[What to do] Print the rows between the line containing "Return the (x, y)" and the line containing "camshaft (587, 251)", inclusive, reproducing each line verbatim and omitting the pictures.

-------- Records for the exercise --------

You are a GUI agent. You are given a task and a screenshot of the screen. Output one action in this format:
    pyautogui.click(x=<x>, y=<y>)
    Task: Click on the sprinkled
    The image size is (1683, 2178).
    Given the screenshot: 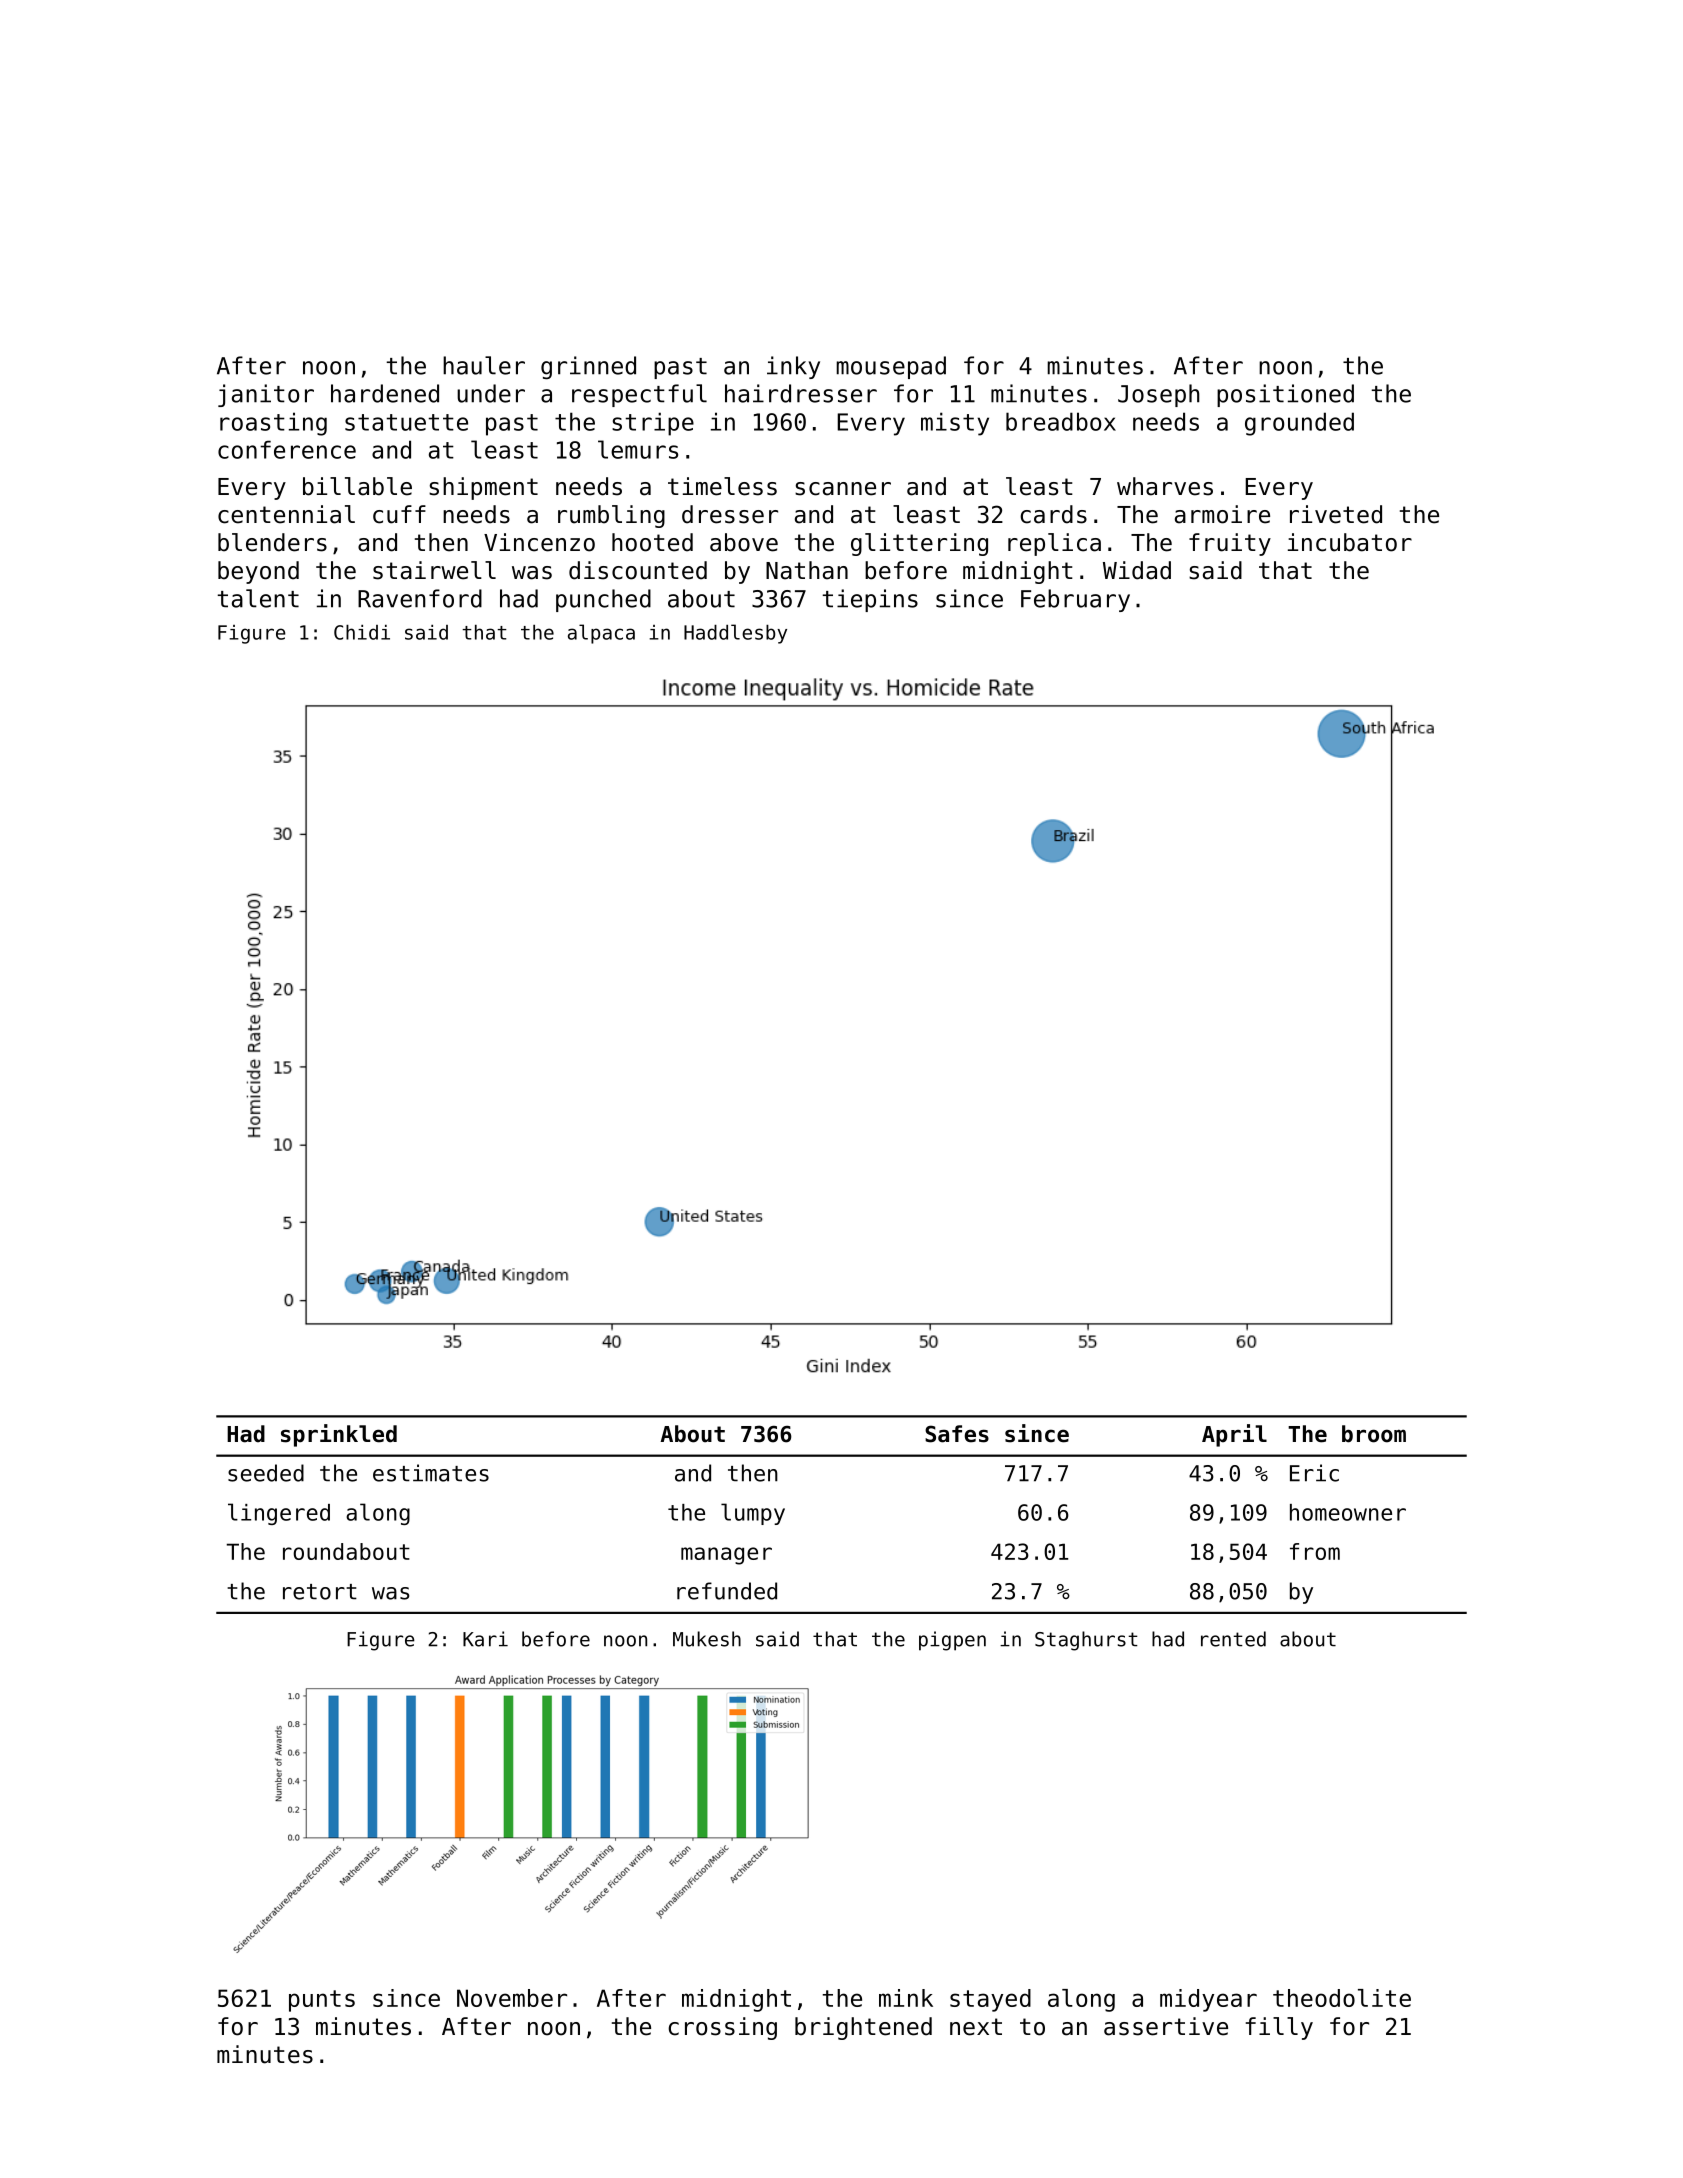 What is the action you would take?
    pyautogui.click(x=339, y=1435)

--------
-------- Records for the exercise --------

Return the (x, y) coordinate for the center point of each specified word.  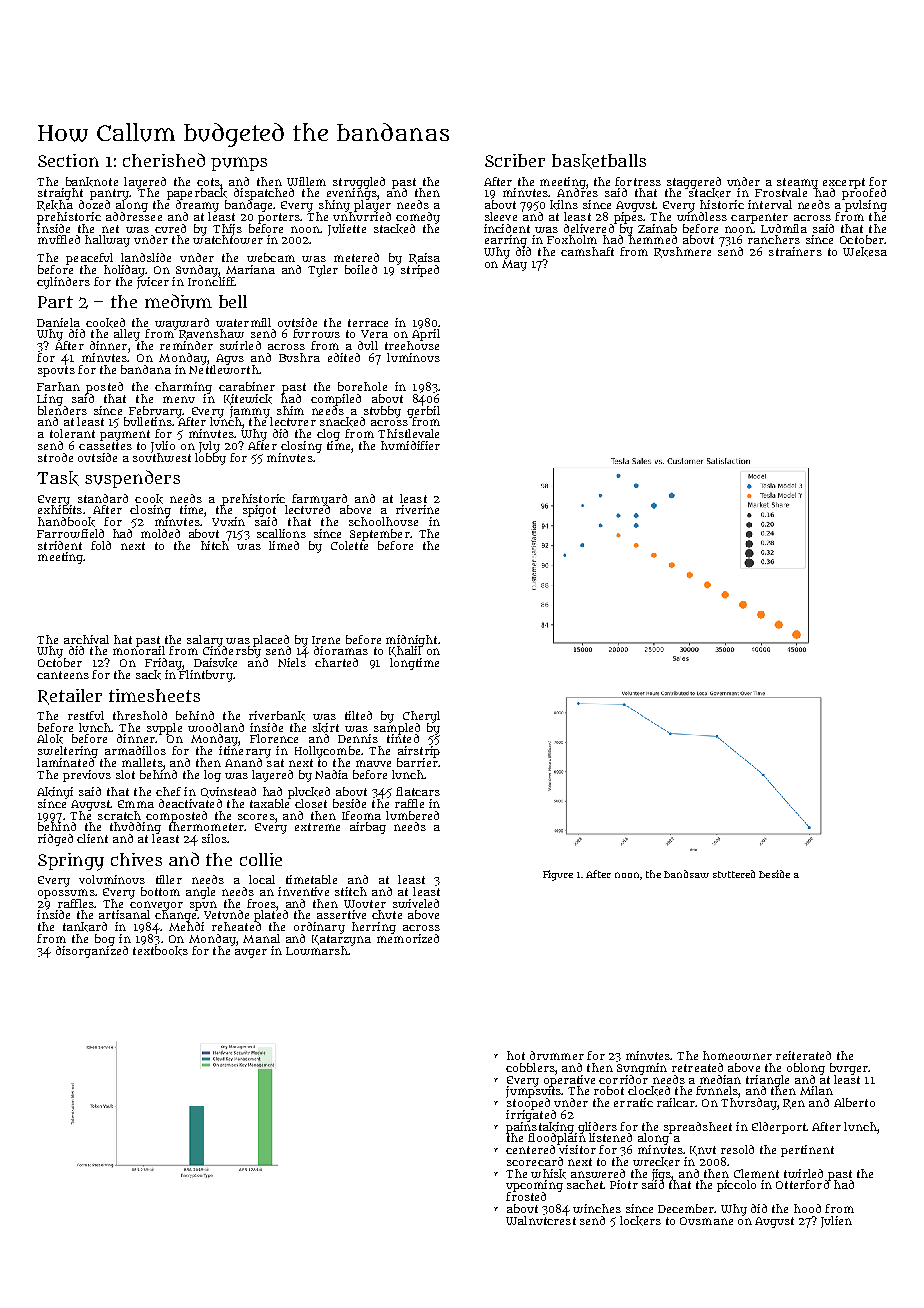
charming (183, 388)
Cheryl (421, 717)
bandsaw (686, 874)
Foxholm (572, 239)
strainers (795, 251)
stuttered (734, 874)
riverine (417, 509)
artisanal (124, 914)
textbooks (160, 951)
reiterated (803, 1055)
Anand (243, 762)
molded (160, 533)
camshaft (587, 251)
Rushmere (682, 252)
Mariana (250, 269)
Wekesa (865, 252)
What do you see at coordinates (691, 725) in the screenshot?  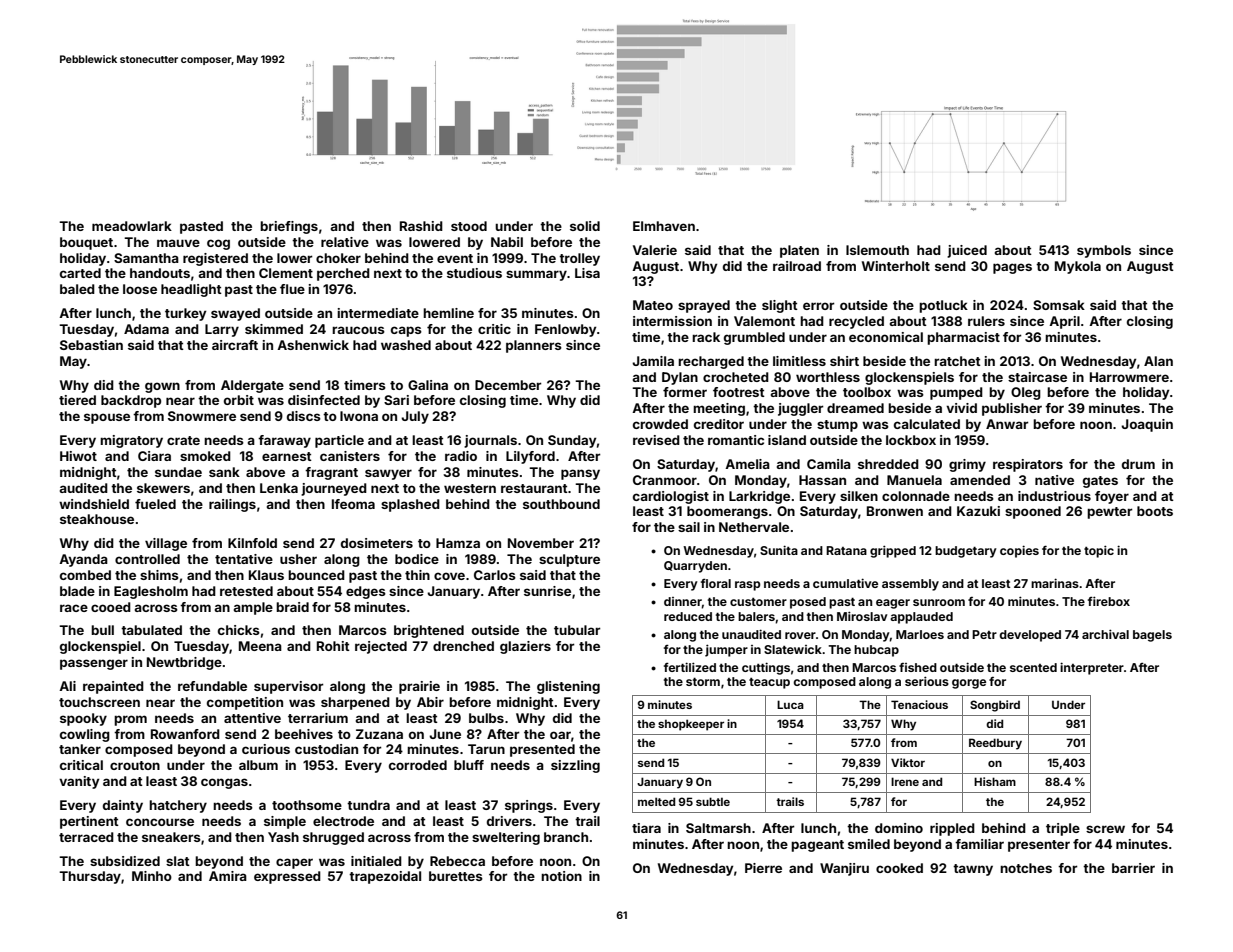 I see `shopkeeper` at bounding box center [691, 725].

--------

[Final result]
Return the (x, y) coordinate for the center point of each specified word.  
charming (183, 388)
Cheryl (421, 717)
bandsaw (686, 874)
Foxholm (572, 239)
strainers (795, 251)
stuttered (734, 874)
riverine (417, 509)
artisanal (124, 914)
textbooks (160, 951)
reiterated (803, 1055)
Anand (243, 762)
molded (160, 533)
camshaft (587, 251)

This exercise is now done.